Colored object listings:
------------------------------------------------------------------------
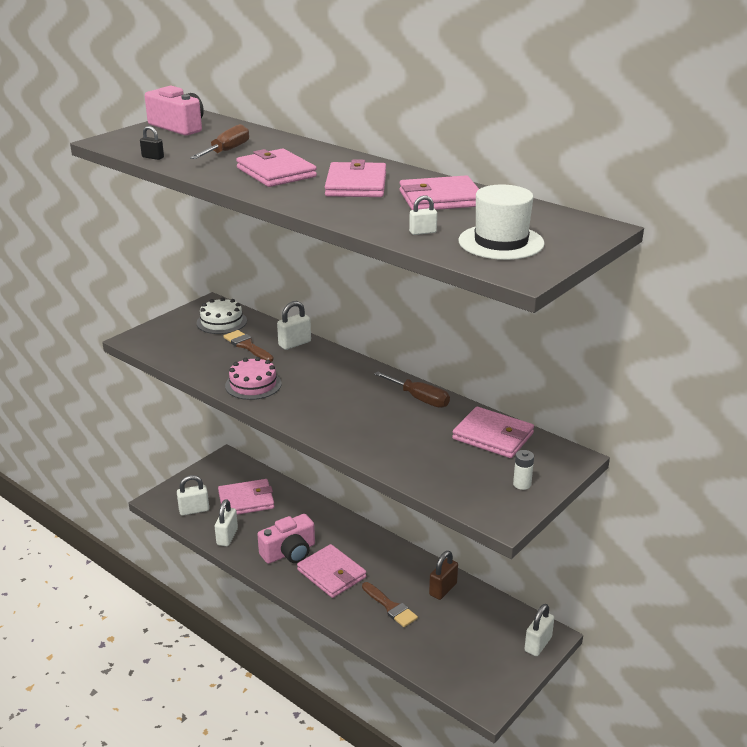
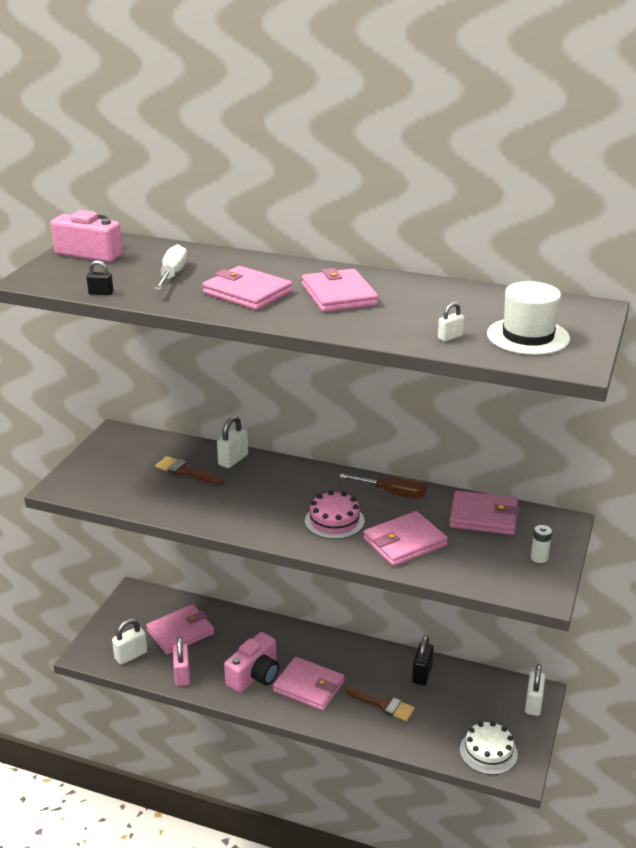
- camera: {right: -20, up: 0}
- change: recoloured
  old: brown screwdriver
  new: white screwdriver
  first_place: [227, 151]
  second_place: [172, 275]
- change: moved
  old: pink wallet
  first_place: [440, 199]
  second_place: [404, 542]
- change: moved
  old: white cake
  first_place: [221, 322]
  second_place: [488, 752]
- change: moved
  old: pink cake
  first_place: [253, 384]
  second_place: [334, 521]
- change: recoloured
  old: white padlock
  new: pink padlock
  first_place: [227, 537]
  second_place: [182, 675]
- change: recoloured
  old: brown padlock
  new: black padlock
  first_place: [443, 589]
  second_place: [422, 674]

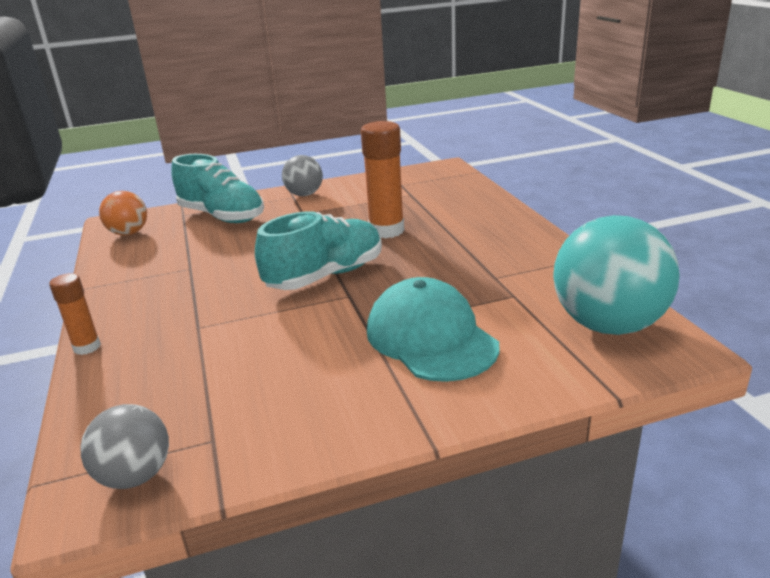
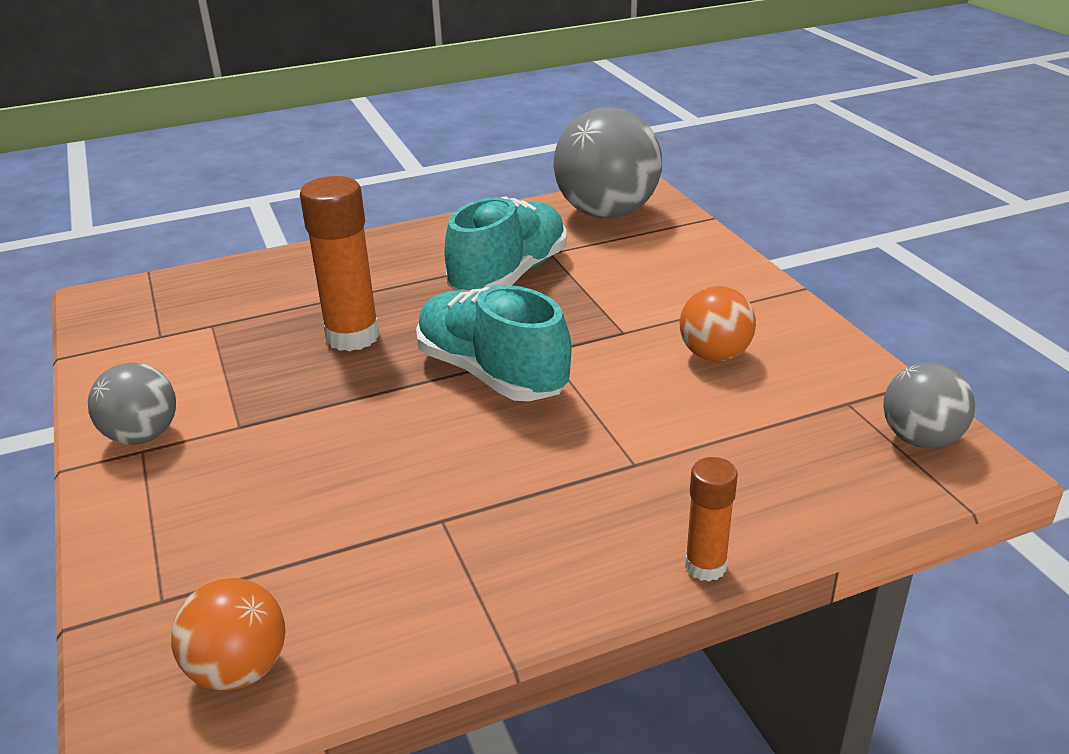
- camera: {right: -95, up: 5}
- change: moved
  old: turquoise shoe
  first_place: [222, 216]
  second_place: [509, 275]
- change: recoloured
  old: turquoise ball
  new: grey ball
  first_place: [608, 325]
  second_place: [607, 213]
- change: removed
  old: turquoise cap
  first_place: [431, 338]
- change: added
  new: orange ball
  second_place: [714, 355]

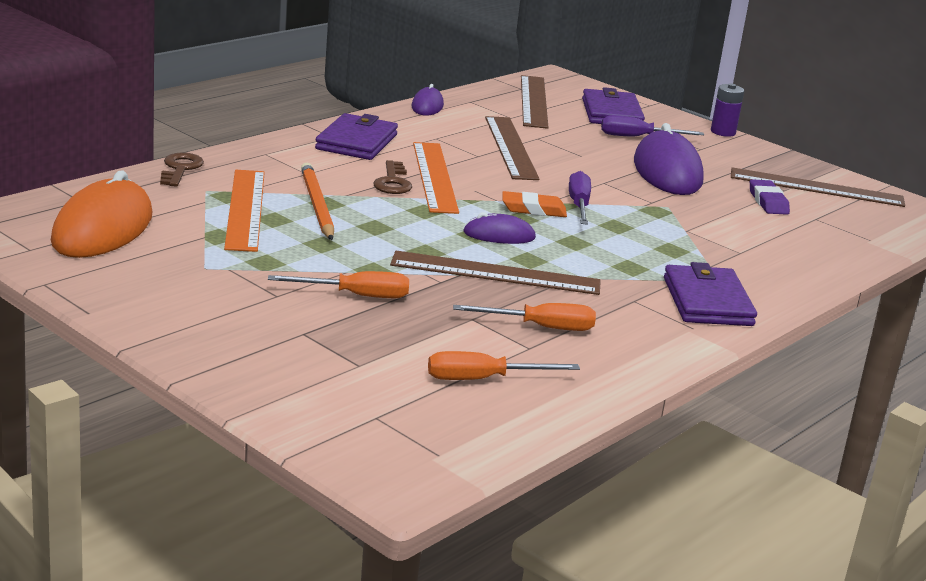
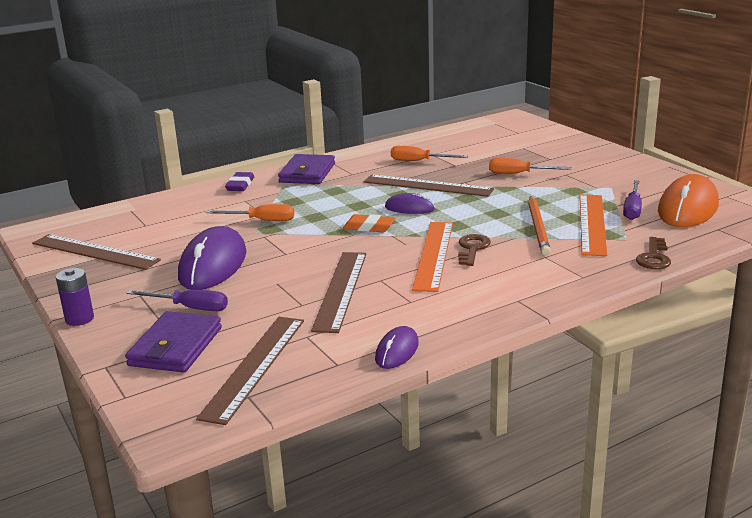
- camera: {right: -160, up: 0}
- change: removed
  old: purple wallet
  first_place: [356, 142]
- change: moved
  old: purple screwdriver
  first_place: [579, 205]
  second_place: [632, 209]
- change: moved
  old: purple eraser
  first_place: [768, 202]
  second_place: [240, 185]
- change: moved
  old: orange screwdriver
  first_place: [483, 379]
  second_place: [262, 220]

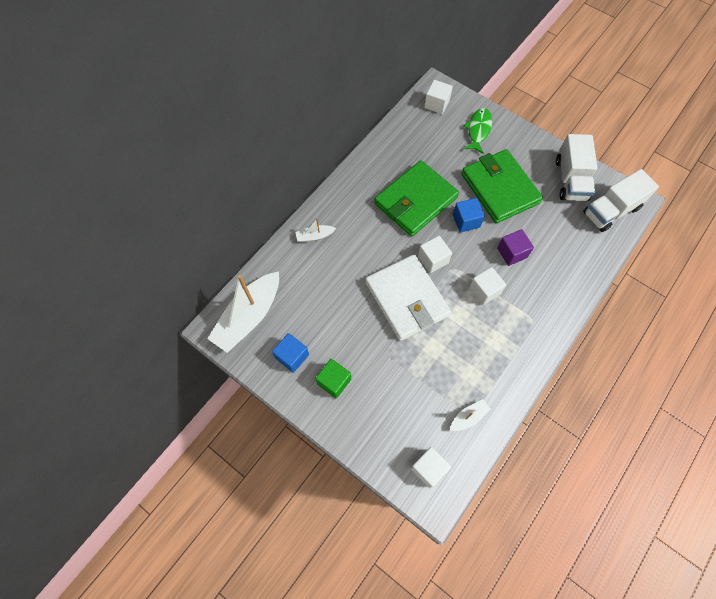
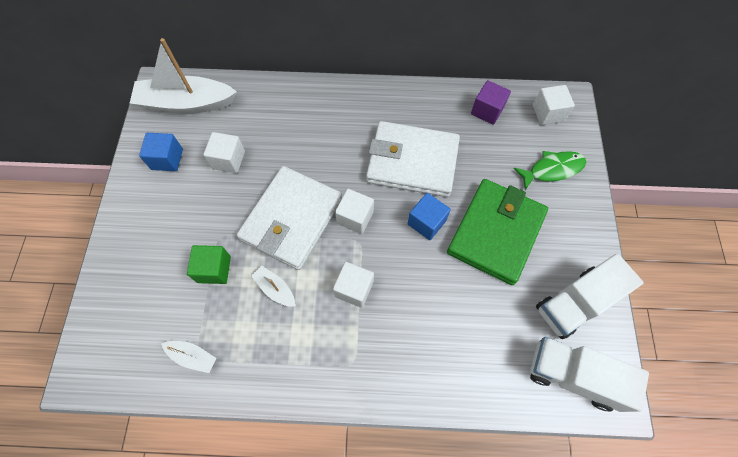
- camera: {right: 55, up: 0}
- change: recoloured
  old: green wallet
  new: white wallet
  first_place: [415, 201]
  second_place: [412, 162]
- change: moved
  old: white boat
  first_place: [315, 236]
  second_place: [275, 289]
- change: moved
  old: purple cube
  first_place: [512, 253]
  second_place: [487, 110]
- change: moved
  old: green cube
  first_place: [334, 381]
  second_place: [214, 269]
- change: moved
  old: white cube
  first_place: [428, 468]
  second_place: [228, 160]

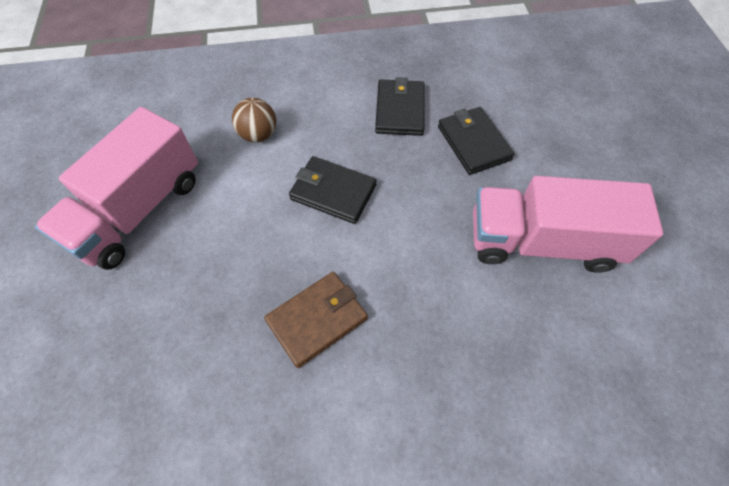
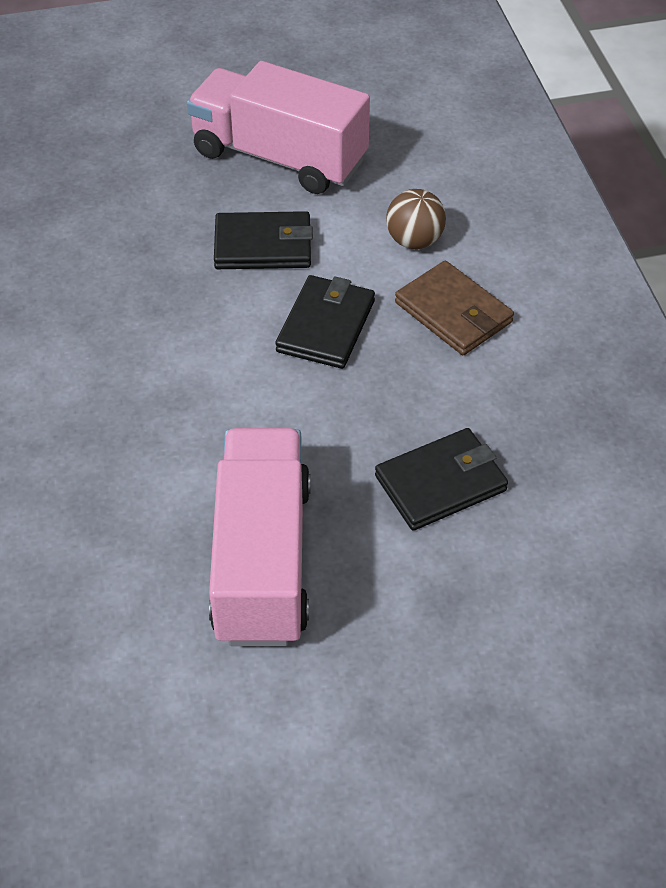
- camera: {right: 85, up: -10}
- change: moved
  old: black wallet
  first_place: [399, 110]
  second_place: [263, 245]
- change: moved
  old: brown wallet
  first_place: [317, 319]
  second_place: [453, 312]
------------------------------------------------------------------------
== YOUR TASK ==
Reproduce exactly the lines above from the line with "first_place: [253, 384]" to the line with "first_place: [443, 589]", including both, and add nothing.

== REPLY TO THE EXERCISE ==
  first_place: [253, 384]
  second_place: [334, 521]
- change: recoloured
  old: white padlock
  new: pink padlock
  first_place: [227, 537]
  second_place: [182, 675]
- change: recoloured
  old: brown padlock
  new: black padlock
  first_place: [443, 589]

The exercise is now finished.